Dataset extract >>
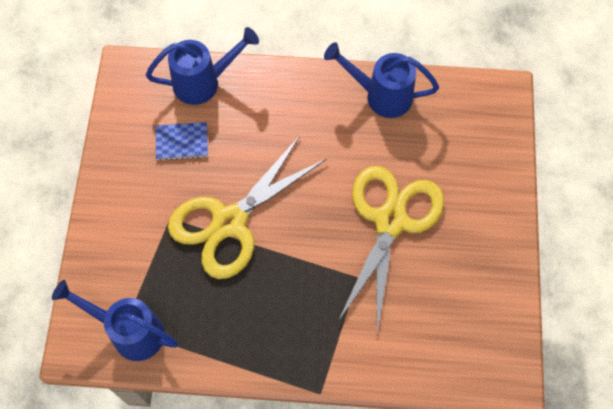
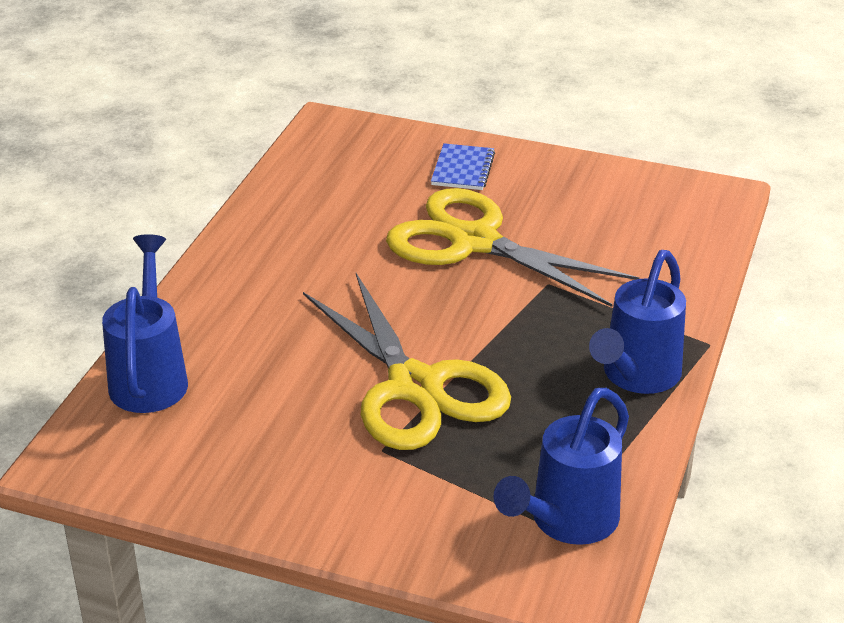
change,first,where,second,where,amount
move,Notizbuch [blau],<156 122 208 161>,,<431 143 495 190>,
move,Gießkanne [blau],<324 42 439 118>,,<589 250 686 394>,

Task objective >>
Leave the images out and output the remaining material exactly as it stands.

Exercise output >>
change,first,where,second,where,amount
move,Notizbuch [blau],<156 122 208 161>,,<431 143 495 190>,
move,Gießkanne [blau],<324 42 439 118>,,<589 250 686 394>,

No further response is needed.